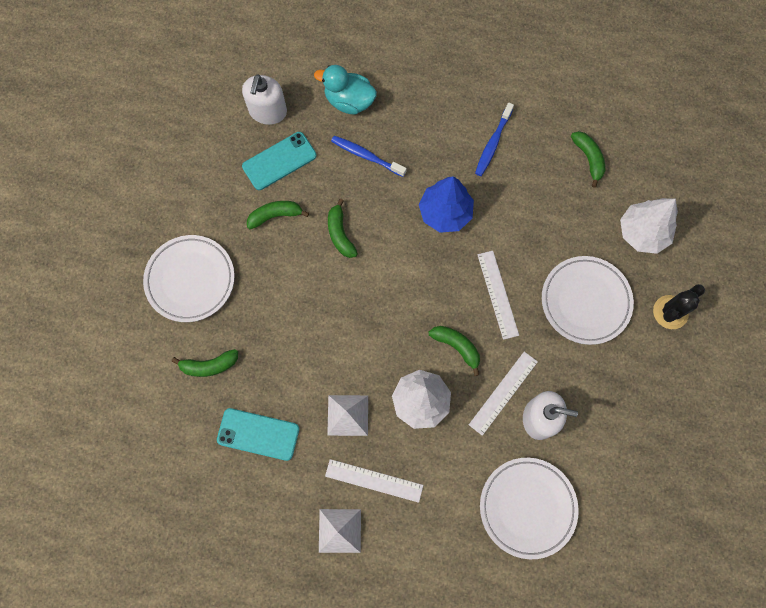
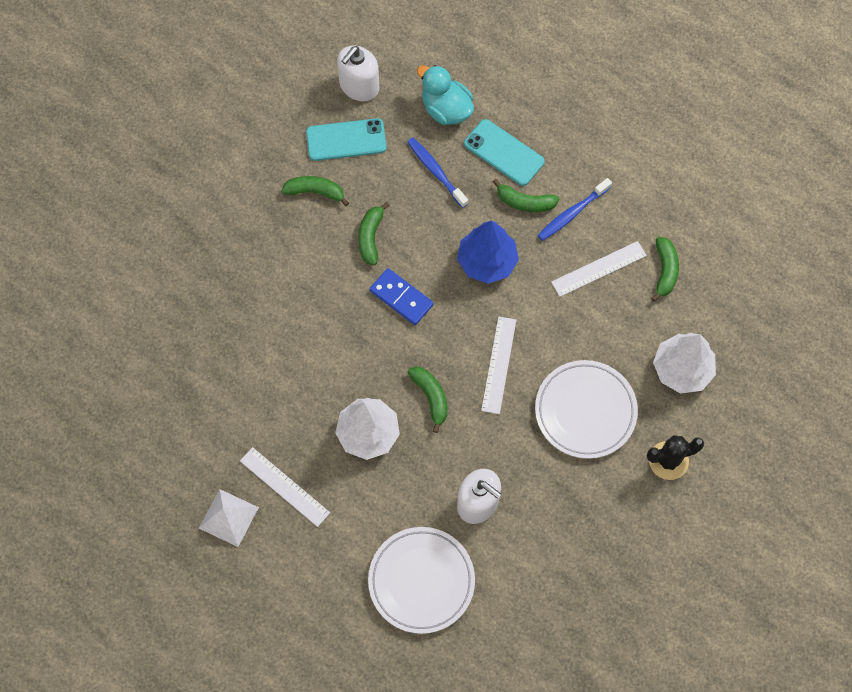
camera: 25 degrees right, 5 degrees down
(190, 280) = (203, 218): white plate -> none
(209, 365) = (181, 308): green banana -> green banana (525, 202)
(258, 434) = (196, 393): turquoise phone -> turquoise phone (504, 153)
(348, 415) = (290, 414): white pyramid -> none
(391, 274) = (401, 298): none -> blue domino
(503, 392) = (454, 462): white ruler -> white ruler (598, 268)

▶ **Task brief**
Copy out exactly, and only, the lines from the one that contains "(348, 415) = (290, 414): white" through the last line of the material above.

▶ **Answer section**
(348, 415) = (290, 414): white pyramid -> none
(391, 274) = (401, 298): none -> blue domino
(503, 392) = (454, 462): white ruler -> white ruler (598, 268)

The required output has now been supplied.